> **EXERCISE GOAL**:
Apart from any images, the entries are to be output exactly.

(Stored items)
-*-
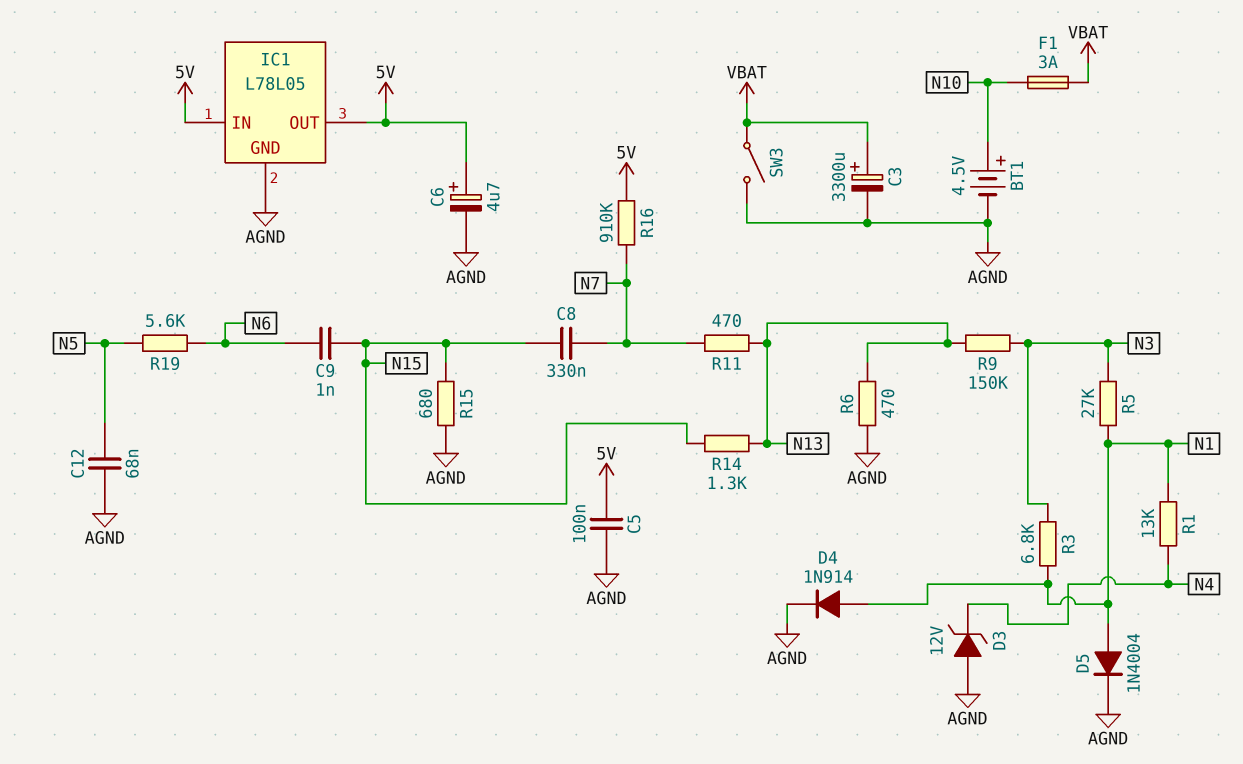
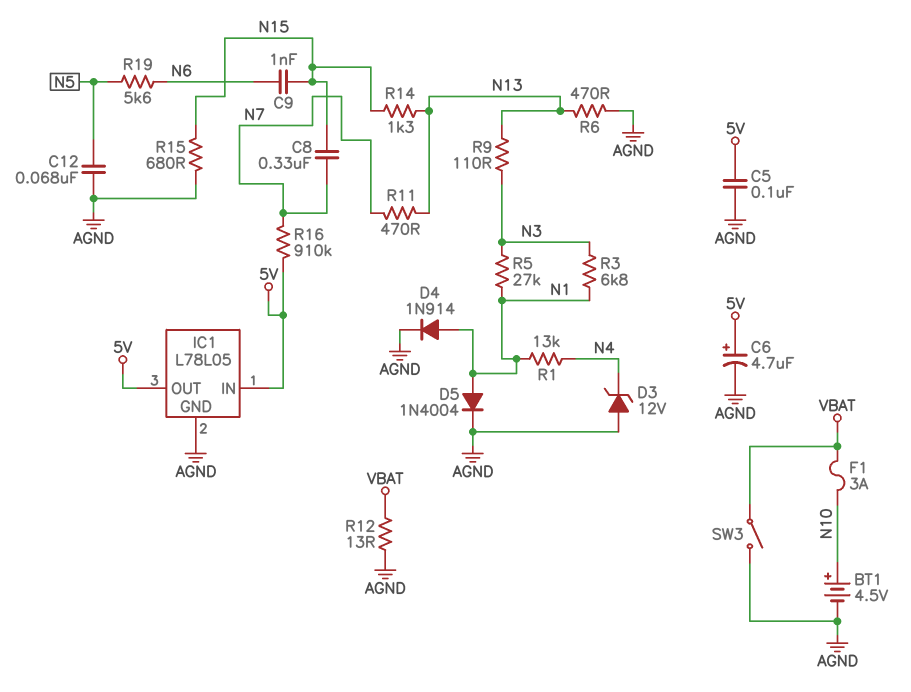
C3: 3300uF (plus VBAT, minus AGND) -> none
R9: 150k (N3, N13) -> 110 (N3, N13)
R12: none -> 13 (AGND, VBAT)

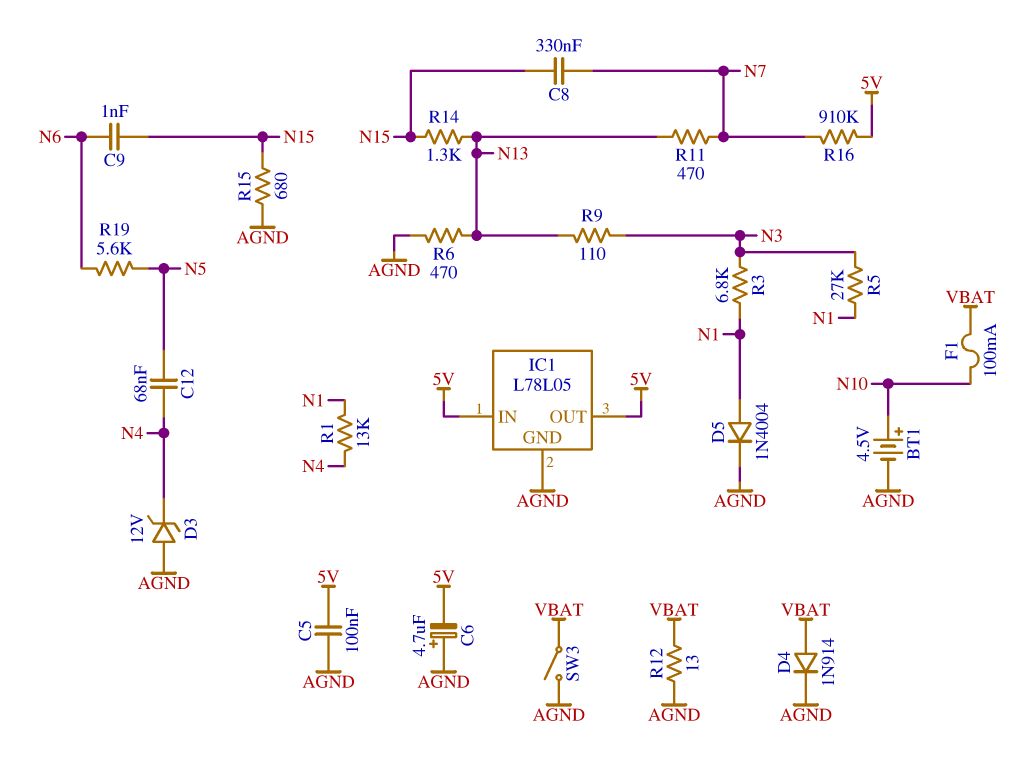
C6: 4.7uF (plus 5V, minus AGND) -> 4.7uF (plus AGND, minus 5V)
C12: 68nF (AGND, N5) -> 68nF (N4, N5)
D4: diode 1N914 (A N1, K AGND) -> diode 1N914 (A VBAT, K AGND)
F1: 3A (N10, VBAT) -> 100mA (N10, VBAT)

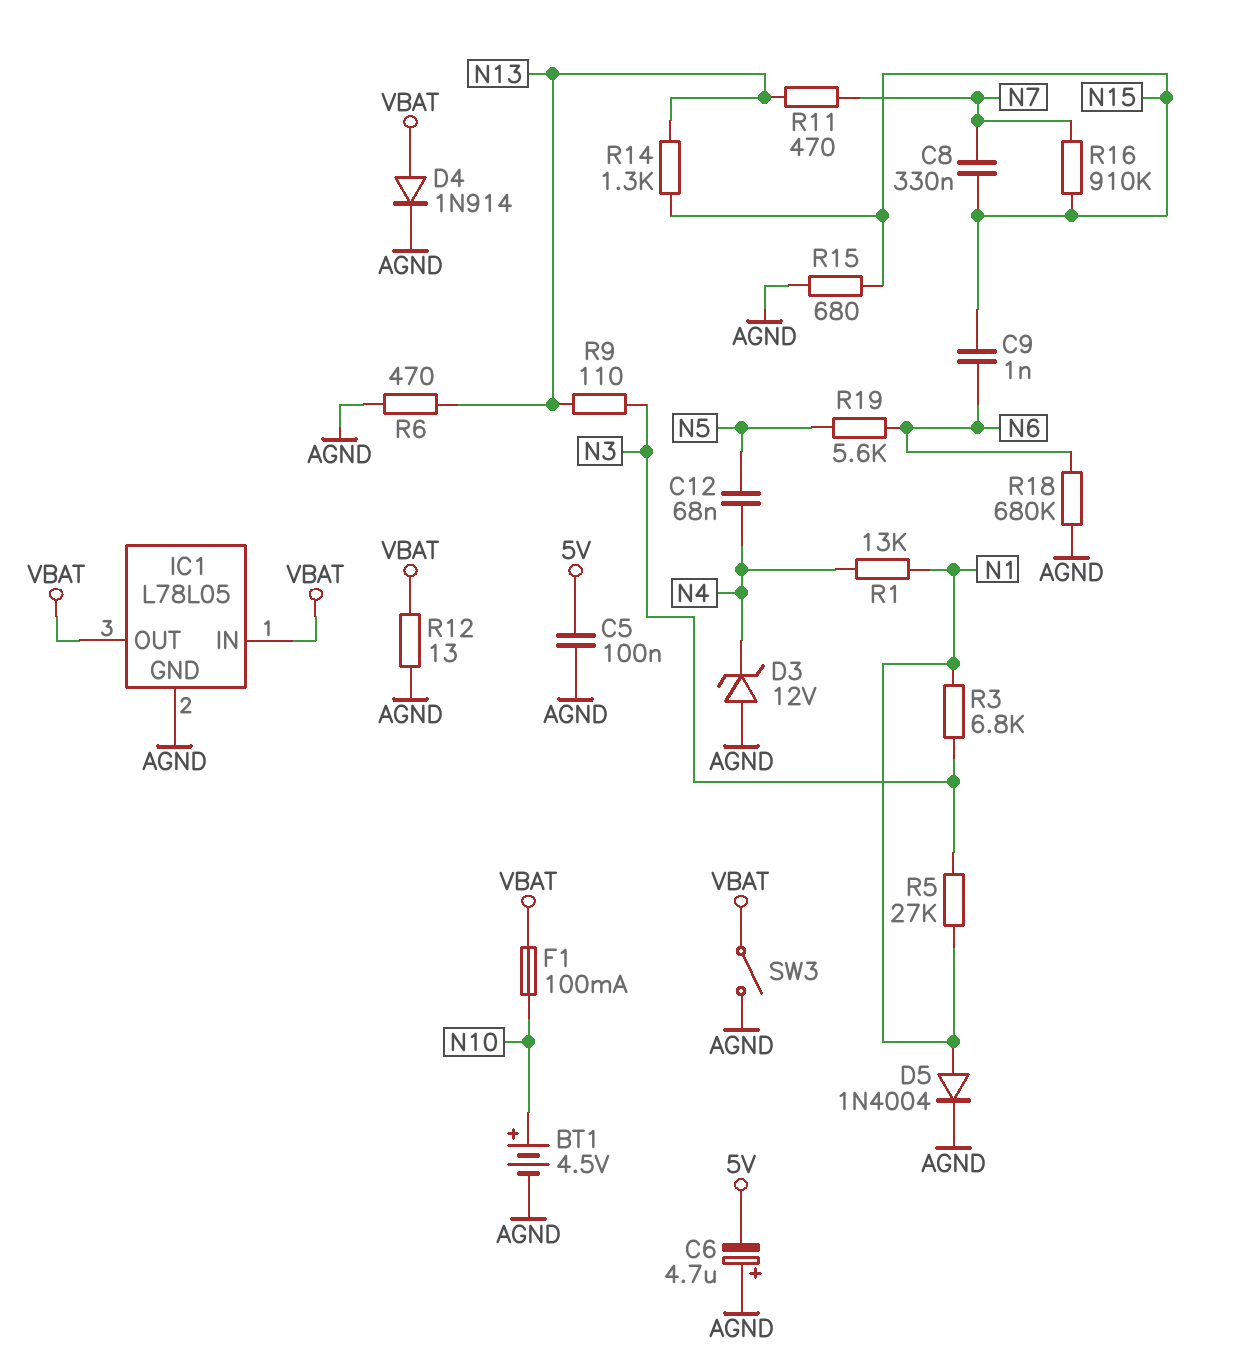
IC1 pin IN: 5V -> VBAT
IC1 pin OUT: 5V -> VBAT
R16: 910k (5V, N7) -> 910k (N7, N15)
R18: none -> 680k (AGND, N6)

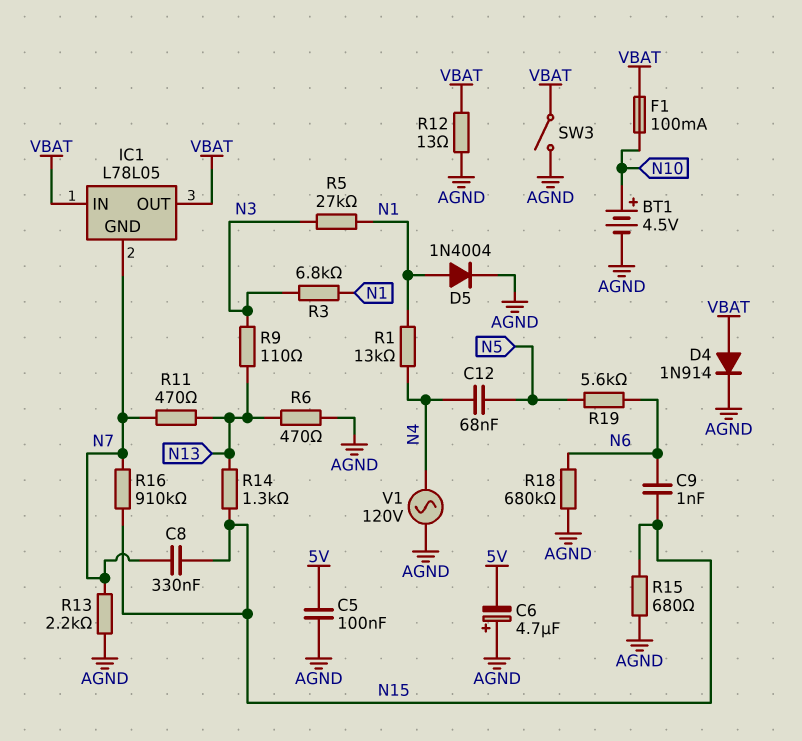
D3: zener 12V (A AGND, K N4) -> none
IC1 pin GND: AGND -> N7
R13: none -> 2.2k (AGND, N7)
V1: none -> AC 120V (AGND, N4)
-*-
> **TASK SOLUTION**:
C3: 3300uF (plus VBAT, minus AGND) -> none
R9: 150k (N3, N13) -> 110 (N3, N13)
R12: none -> 13 (AGND, VBAT)

C6: 4.7uF (plus 5V, minus AGND) -> 4.7uF (plus AGND, minus 5V)
C12: 68nF (AGND, N5) -> 68nF (N4, N5)
D4: diode 1N914 (A N1, K AGND) -> diode 1N914 (A VBAT, K AGND)
F1: 3A (N10, VBAT) -> 100mA (N10, VBAT)

IC1 pin IN: 5V -> VBAT
IC1 pin OUT: 5V -> VBAT
R16: 910k (5V, N7) -> 910k (N7, N15)
R18: none -> 680k (AGND, N6)

D3: zener 12V (A AGND, K N4) -> none
IC1 pin GND: AGND -> N7
R13: none -> 2.2k (AGND, N7)
V1: none -> AC 120V (AGND, N4)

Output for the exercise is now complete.